═══ EXERCISE INPUT

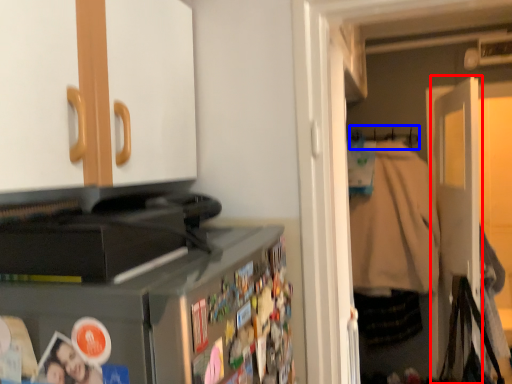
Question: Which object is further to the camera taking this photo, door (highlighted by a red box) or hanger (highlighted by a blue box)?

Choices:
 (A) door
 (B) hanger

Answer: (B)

══════
═══ EXERCISE INPUT

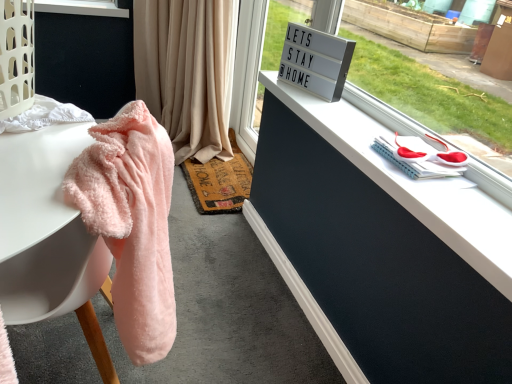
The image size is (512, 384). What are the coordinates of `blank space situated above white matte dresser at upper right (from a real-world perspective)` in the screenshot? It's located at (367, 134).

══════

## TASK OBJECTIVE
Please pull out each line of the listing above that contains the word "hanger".

## COMPLETED EXERCISE
Question: Which object is further to the camera taking this photo, door (highlighted by a red box) or hanger (highlighted by a blue box)?
 (B) hanger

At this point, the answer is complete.